→ THE PROBLEM
The answer must consist of each line below that contains the string "none".

→ DATA SECTION
* * * * * * * * *

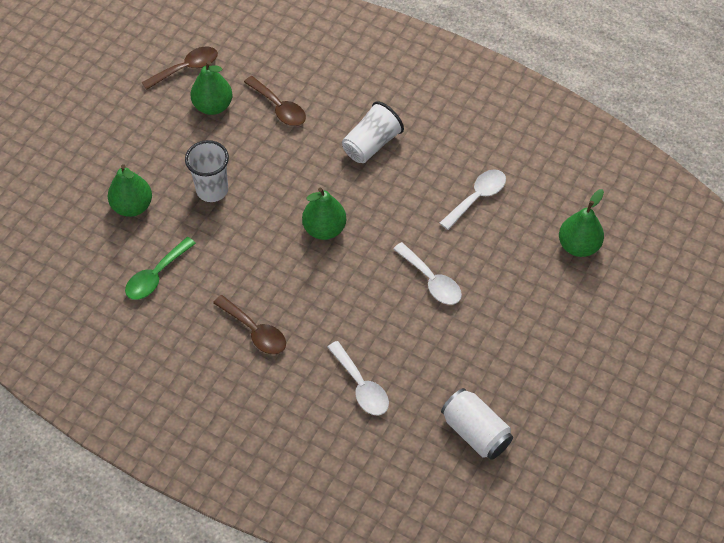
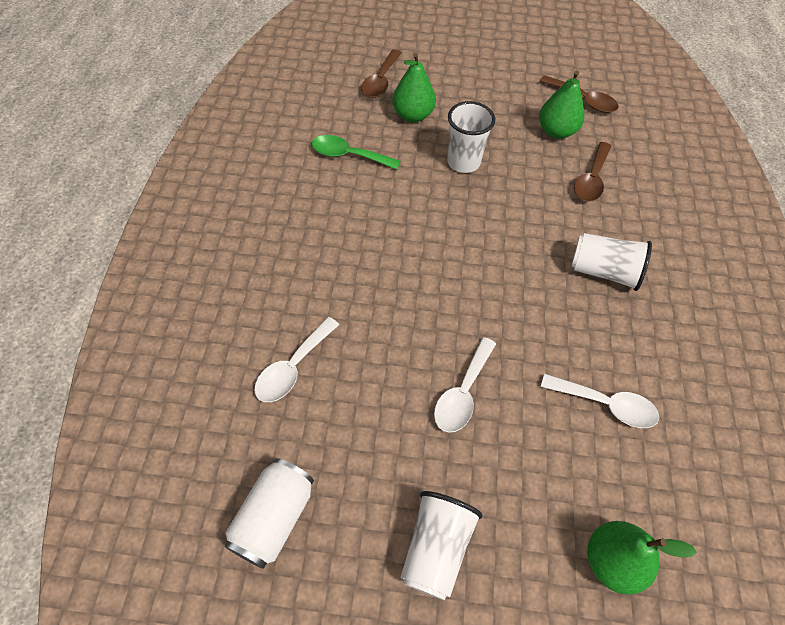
camera: 65 degrees right, 0 degrees up
(255, 331) = (321, 249): brown spoon -> brown spoon (380, 81)
(324, 229) = (472, 266): green pear -> none
(533, 340) = (436, 548): none -> white cup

* * * * * * * * *

→ WRITTEN RESPONSE
(324, 229) = (472, 266): green pear -> none
(533, 340) = (436, 548): none -> white cup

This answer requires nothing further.